■ Your goal
Please repeat each line of the data exactly, with nothing left out.
○ ○ ○
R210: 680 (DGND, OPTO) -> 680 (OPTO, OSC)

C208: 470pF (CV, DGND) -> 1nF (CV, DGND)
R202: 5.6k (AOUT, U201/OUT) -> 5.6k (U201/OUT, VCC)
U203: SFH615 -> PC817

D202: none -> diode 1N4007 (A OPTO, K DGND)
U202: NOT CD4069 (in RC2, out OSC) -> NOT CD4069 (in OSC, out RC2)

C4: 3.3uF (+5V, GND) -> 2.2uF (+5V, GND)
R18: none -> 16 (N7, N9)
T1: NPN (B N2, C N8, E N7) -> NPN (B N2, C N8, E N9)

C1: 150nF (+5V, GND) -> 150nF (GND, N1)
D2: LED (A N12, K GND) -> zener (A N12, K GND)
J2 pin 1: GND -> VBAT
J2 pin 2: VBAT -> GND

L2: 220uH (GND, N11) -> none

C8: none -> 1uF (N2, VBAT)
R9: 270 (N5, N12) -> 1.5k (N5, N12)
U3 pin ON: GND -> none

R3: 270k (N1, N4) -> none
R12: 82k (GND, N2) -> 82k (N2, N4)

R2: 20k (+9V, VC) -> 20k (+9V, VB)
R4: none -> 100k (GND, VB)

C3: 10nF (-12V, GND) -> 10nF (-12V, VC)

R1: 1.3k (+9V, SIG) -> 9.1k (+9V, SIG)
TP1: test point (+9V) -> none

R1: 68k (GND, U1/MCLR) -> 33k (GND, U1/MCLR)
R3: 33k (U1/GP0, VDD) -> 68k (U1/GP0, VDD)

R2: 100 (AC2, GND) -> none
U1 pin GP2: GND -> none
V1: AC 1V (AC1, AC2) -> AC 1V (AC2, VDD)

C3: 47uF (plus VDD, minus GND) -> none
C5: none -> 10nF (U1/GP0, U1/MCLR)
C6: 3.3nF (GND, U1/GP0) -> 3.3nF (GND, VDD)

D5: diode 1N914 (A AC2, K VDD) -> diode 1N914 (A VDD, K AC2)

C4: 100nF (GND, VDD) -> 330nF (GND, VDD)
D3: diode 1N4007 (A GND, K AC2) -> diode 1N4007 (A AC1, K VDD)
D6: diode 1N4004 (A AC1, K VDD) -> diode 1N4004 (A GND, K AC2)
○ ○ ○
■ Result of this task
R210: 680 (DGND, OPTO) -> 680 (OPTO, OSC)

C208: 470pF (CV, DGND) -> 1nF (CV, DGND)
R202: 5.6k (AOUT, U201/OUT) -> 5.6k (U201/OUT, VCC)
U203: SFH615 -> PC817

D202: none -> diode 1N4007 (A OPTO, K DGND)
U202: NOT CD4069 (in RC2, out OSC) -> NOT CD4069 (in OSC, out RC2)

C4: 3.3uF (+5V, GND) -> 2.2uF (+5V, GND)
R18: none -> 16 (N7, N9)
T1: NPN (B N2, C N8, E N7) -> NPN (B N2, C N8, E N9)

C1: 150nF (+5V, GND) -> 150nF (GND, N1)
D2: LED (A N12, K GND) -> zener (A N12, K GND)
J2 pin 1: GND -> VBAT
J2 pin 2: VBAT -> GND

L2: 220uH (GND, N11) -> none

C8: none -> 1uF (N2, VBAT)
R9: 270 (N5, N12) -> 1.5k (N5, N12)
U3 pin ON: GND -> none

R3: 270k (N1, N4) -> none
R12: 82k (GND, N2) -> 82k (N2, N4)

R2: 20k (+9V, VC) -> 20k (+9V, VB)
R4: none -> 100k (GND, VB)

C3: 10nF (-12V, GND) -> 10nF (-12V, VC)

R1: 1.3k (+9V, SIG) -> 9.1k (+9V, SIG)
TP1: test point (+9V) -> none

R1: 68k (GND, U1/MCLR) -> 33k (GND, U1/MCLR)
R3: 33k (U1/GP0, VDD) -> 68k (U1/GP0, VDD)

R2: 100 (AC2, GND) -> none
U1 pin GP2: GND -> none
V1: AC 1V (AC1, AC2) -> AC 1V (AC2, VDD)

C3: 47uF (plus VDD, minus GND) -> none
C5: none -> 10nF (U1/GP0, U1/MCLR)
C6: 3.3nF (GND, U1/GP0) -> 3.3nF (GND, VDD)

D5: diode 1N914 (A AC2, K VDD) -> diode 1N914 (A VDD, K AC2)

C4: 100nF (GND, VDD) -> 330nF (GND, VDD)
D3: diode 1N4007 (A GND, K AC2) -> diode 1N4007 (A AC1, K VDD)
D6: diode 1N4004 (A AC1, K VDD) -> diode 1N4004 (A GND, K AC2)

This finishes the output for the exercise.